- **Information supplied**:
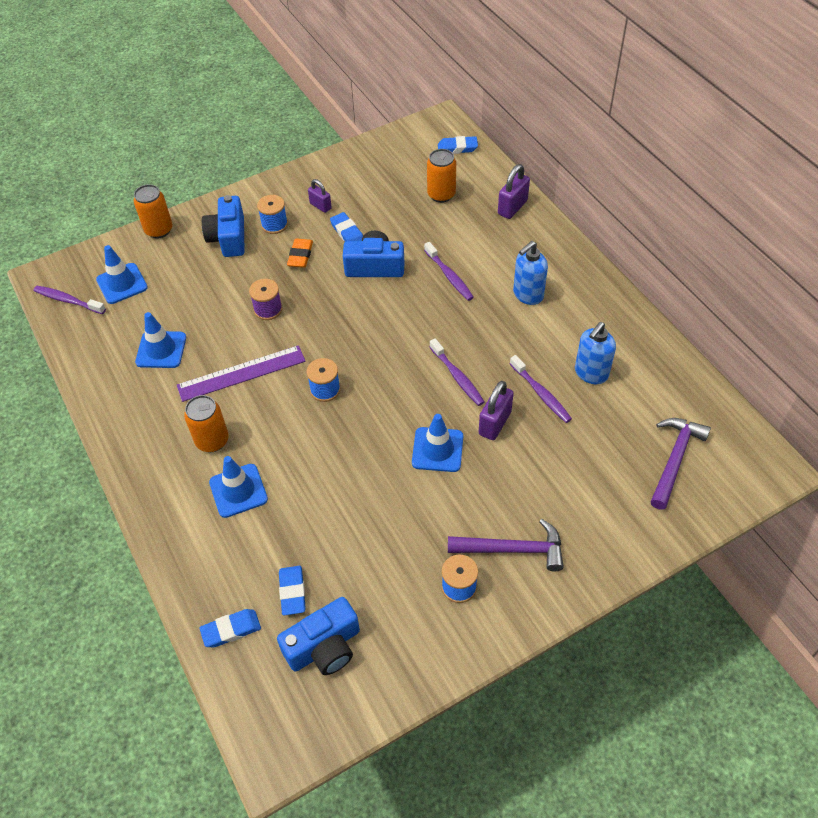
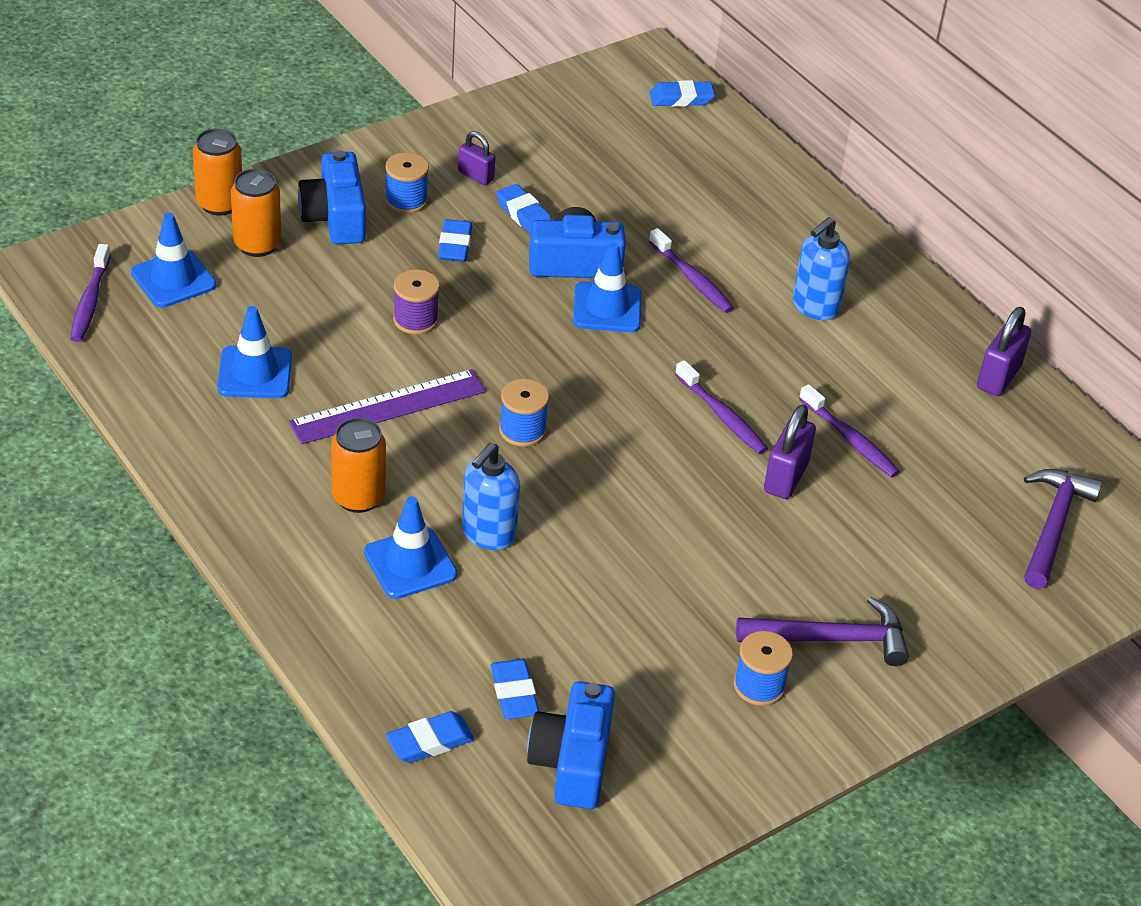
camera: 10 degrees left, 10 degrees down
(68, 300) = (90, 301): purple toothbrush -> purple toothbrush turned 105 degrees counterclockwise
(300, 255) = (455, 245): orange eraser -> blue eraser
(324, 647) = (572, 762): blue camera -> blue camera turned 135 degrees clockwise
(437, 449) = (705, 511): blue traffic cone -> blue traffic cone (607, 308)
(441, 195) = (664, 164): orange can -> orange can (257, 244)
(512, 207) = (777, 185): purple padlock -> purple padlock (998, 377)
(591, 373) = (921, 413): blue soap dispenser -> blue soap dispenser (488, 534)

- **Activity**: What is needed is a copy of every line above in which "camera" appears.

- **Written response**:
camera: 10 degrees left, 10 degrees down
(324, 647) = (572, 762): blue camera -> blue camera turned 135 degrees clockwise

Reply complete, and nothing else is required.